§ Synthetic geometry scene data
BEGIN
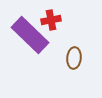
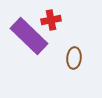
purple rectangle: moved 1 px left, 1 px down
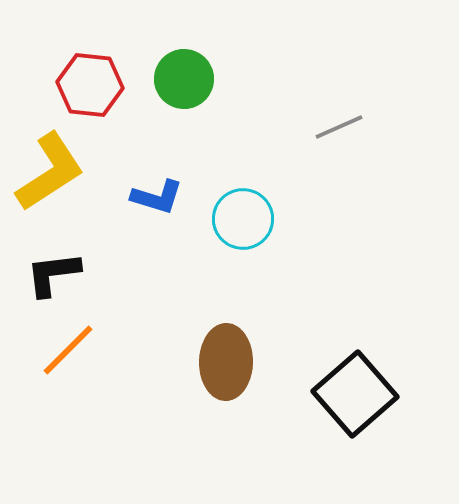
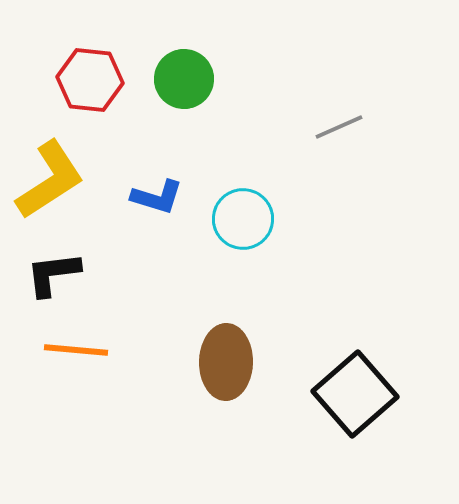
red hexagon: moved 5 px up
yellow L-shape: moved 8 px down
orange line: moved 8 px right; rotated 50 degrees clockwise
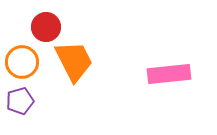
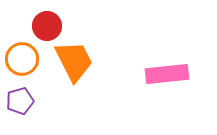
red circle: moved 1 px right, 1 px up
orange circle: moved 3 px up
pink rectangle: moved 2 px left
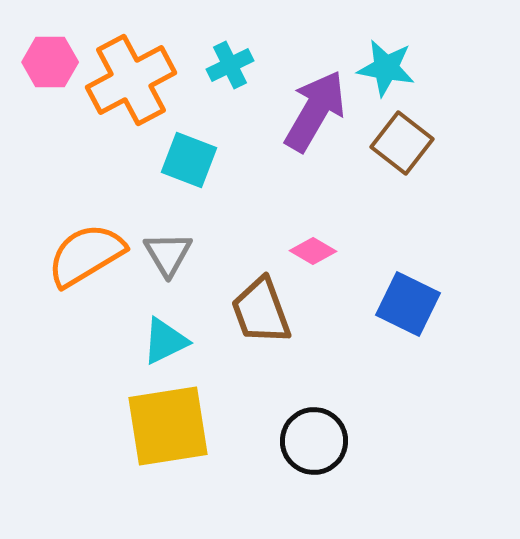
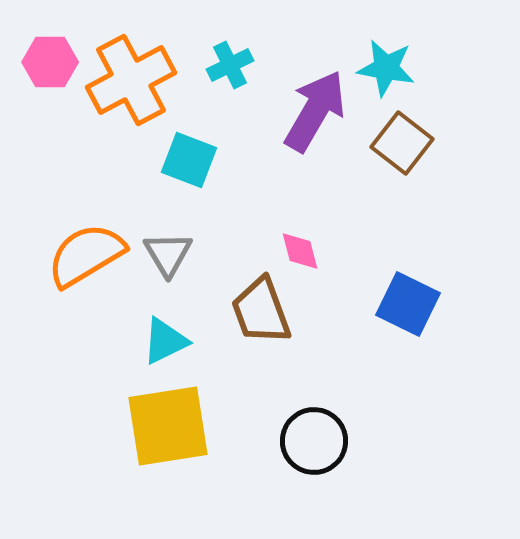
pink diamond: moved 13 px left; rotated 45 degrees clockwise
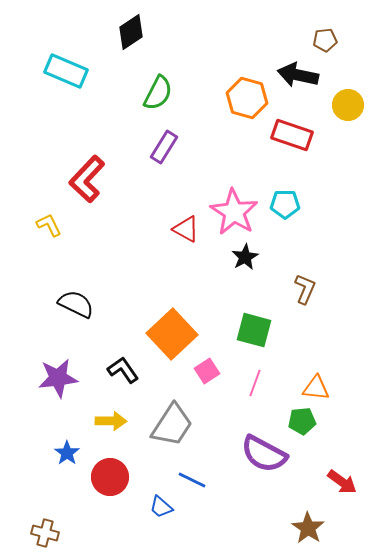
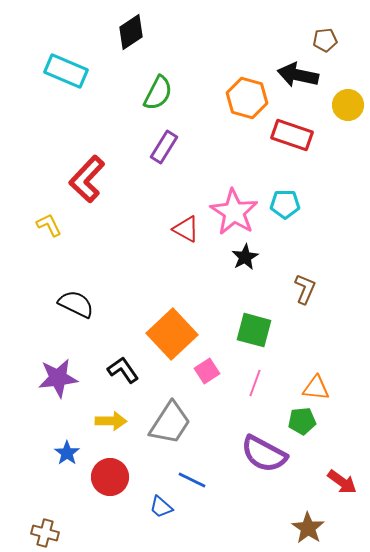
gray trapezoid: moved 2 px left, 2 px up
END
§ Try it
Only the lines from the one containing "pink rectangle: moved 2 px left" through the last line of the entries should be transcribed, exactly and with no pictures.

§ Exercise output
pink rectangle: moved 2 px left
pink diamond: moved 13 px left; rotated 45 degrees clockwise
gray trapezoid: moved 2 px left, 2 px up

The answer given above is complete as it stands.